==== Data extract

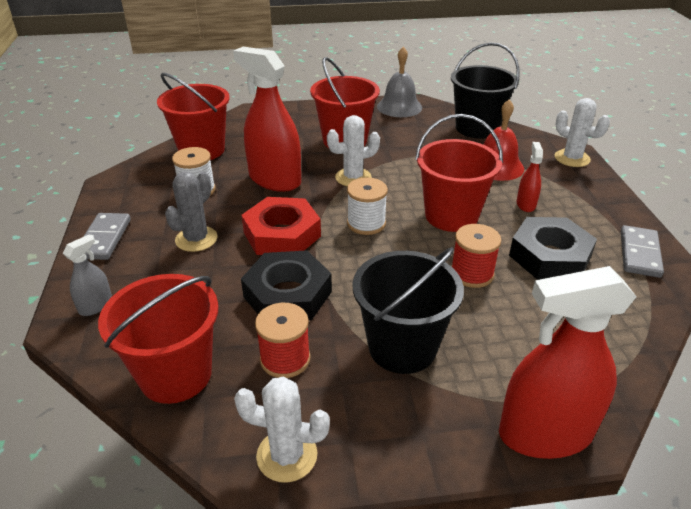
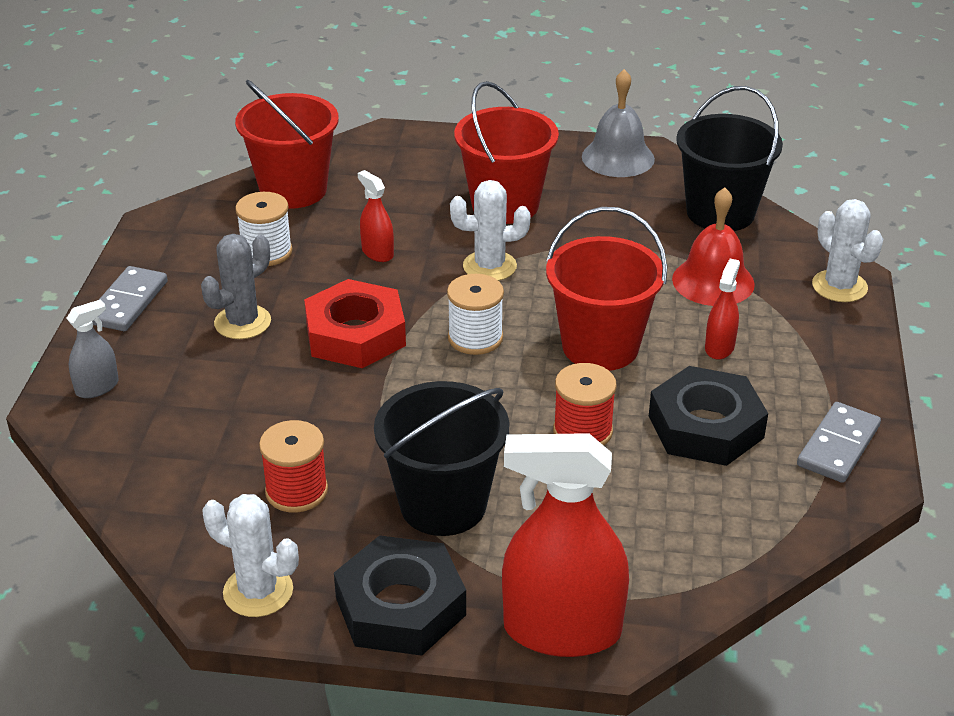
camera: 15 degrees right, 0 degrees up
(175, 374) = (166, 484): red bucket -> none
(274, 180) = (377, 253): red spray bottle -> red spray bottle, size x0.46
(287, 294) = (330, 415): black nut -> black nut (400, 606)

========

**Instructions to follow**.
A faithful copy of all the data above, without its pictures, is the expected result.

**Answer box**.
camera: 15 degrees right, 0 degrees up
(175, 374) = (166, 484): red bucket -> none
(274, 180) = (377, 253): red spray bottle -> red spray bottle, size x0.46
(287, 294) = (330, 415): black nut -> black nut (400, 606)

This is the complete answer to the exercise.